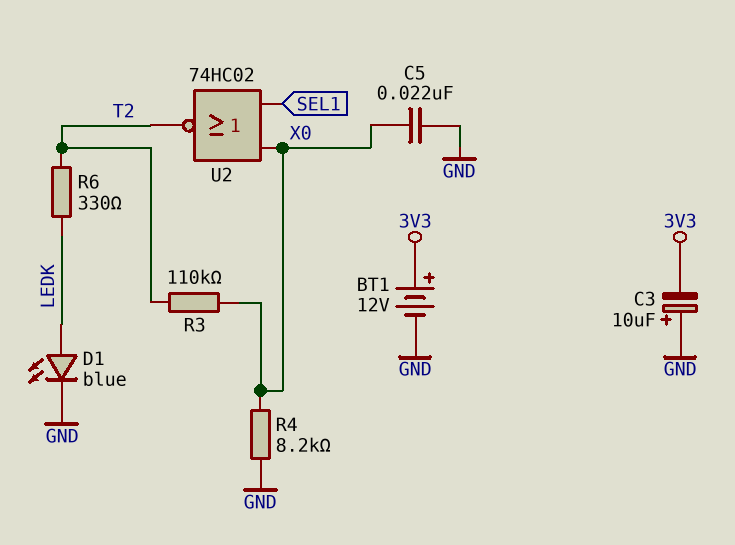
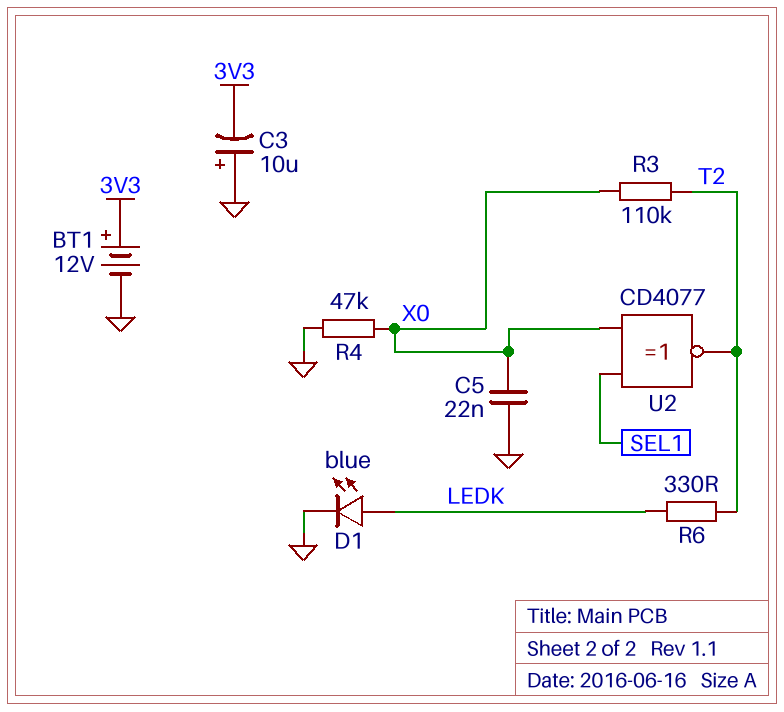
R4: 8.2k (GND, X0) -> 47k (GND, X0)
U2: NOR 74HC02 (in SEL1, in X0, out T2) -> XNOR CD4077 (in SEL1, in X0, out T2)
---
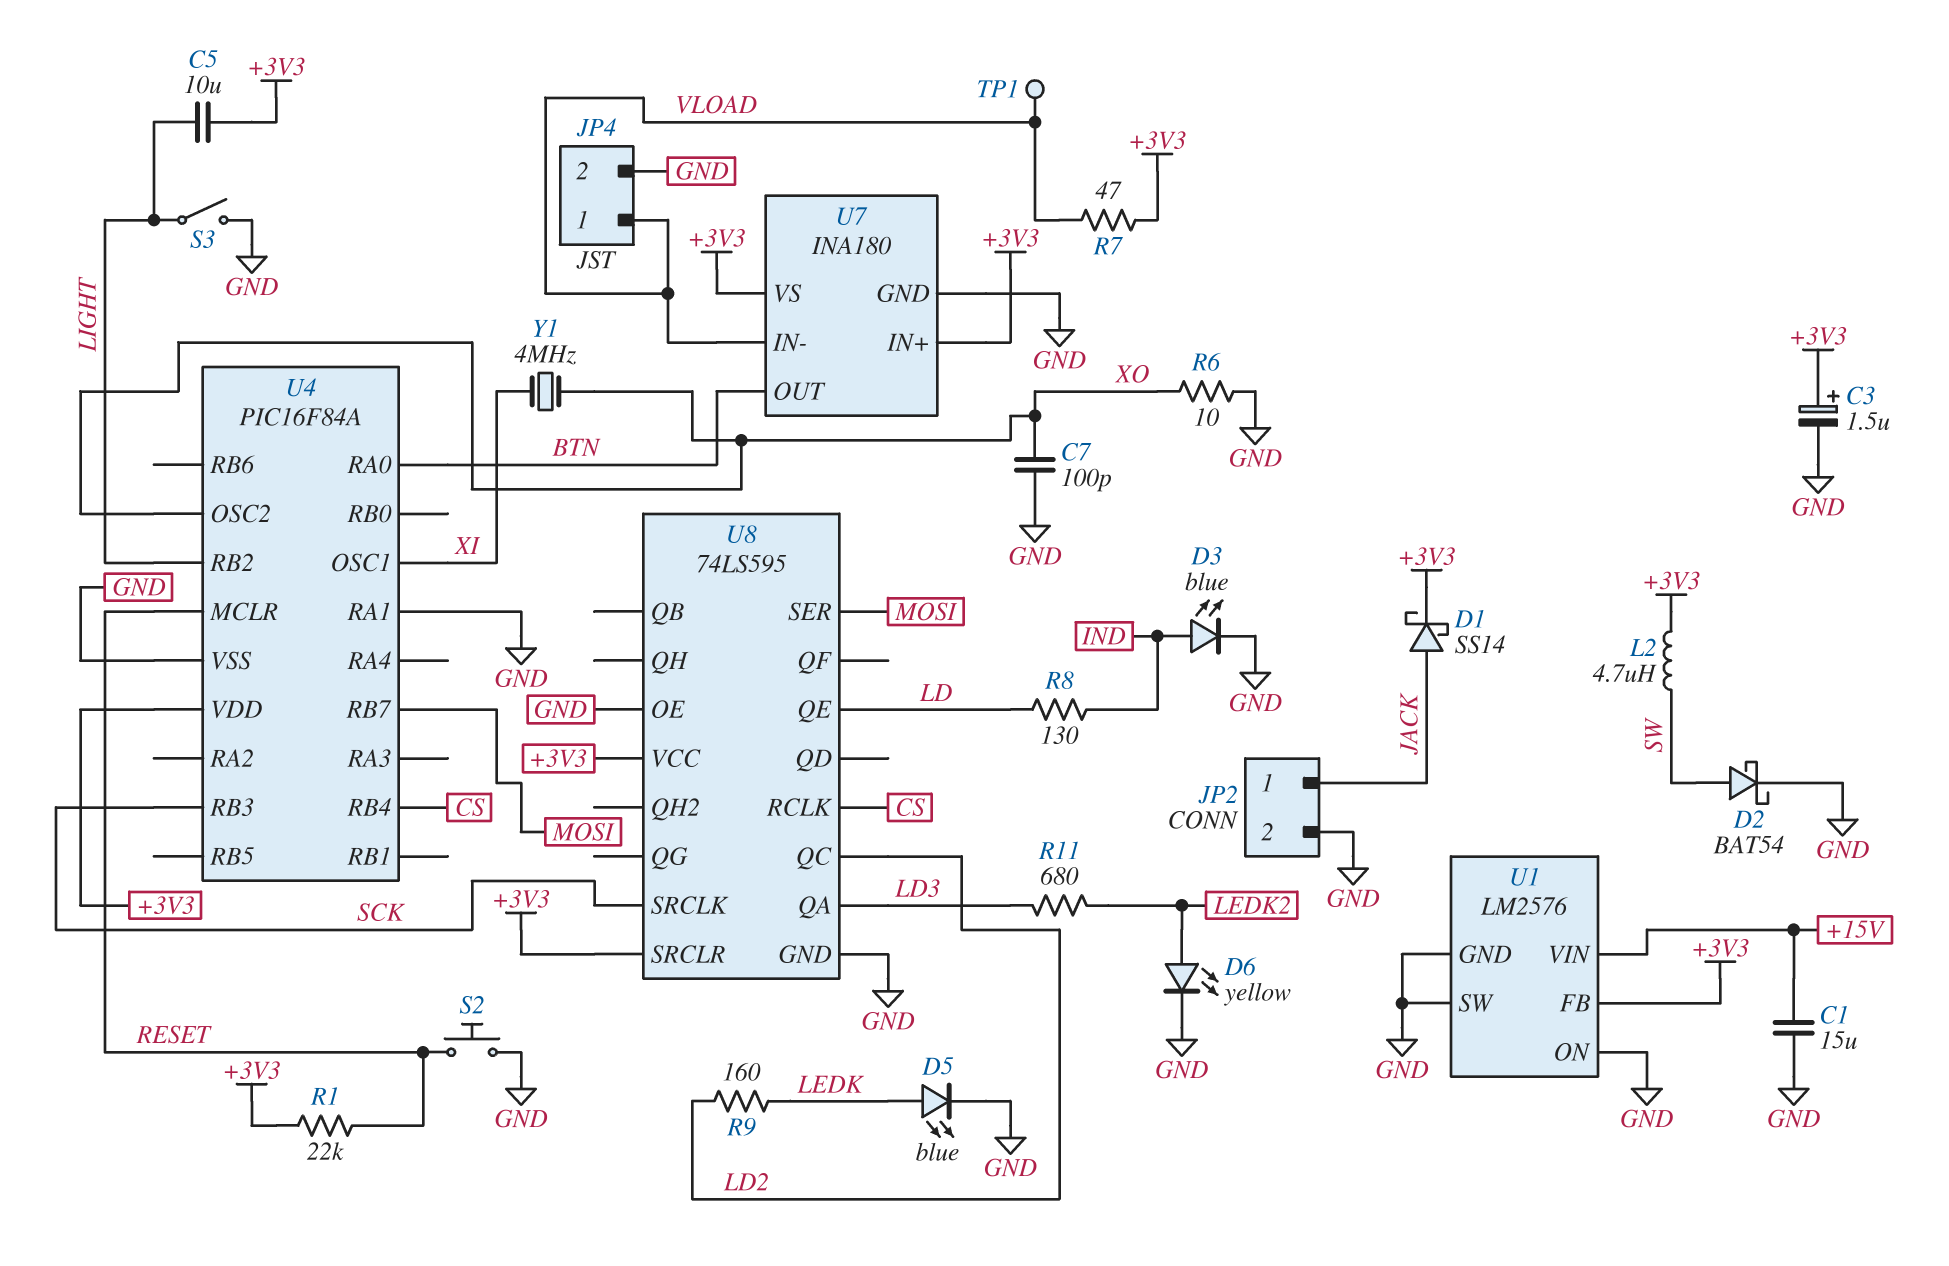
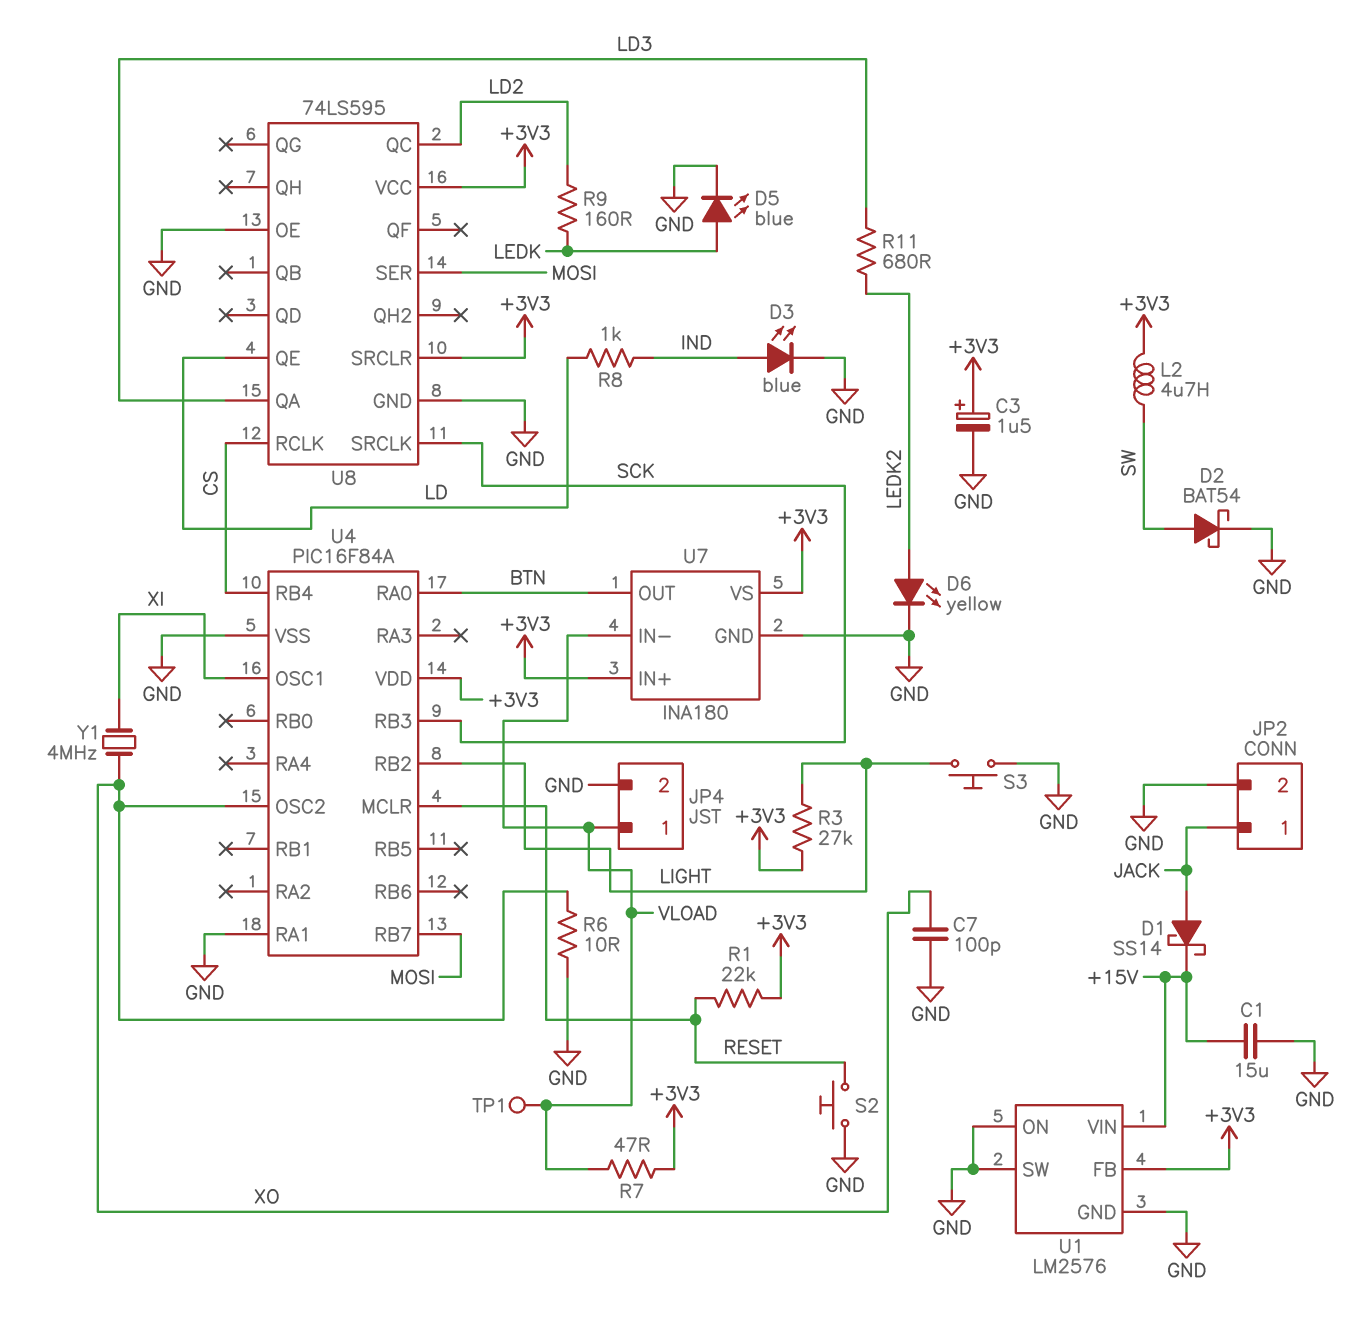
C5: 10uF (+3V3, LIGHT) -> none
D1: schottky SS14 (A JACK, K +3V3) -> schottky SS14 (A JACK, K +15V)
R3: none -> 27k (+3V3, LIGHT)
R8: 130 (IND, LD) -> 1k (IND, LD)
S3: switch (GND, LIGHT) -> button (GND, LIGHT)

*What to do*: Within the listing, count the lines that contain the word "none", and give the count by itself.

*Exercise output*: 2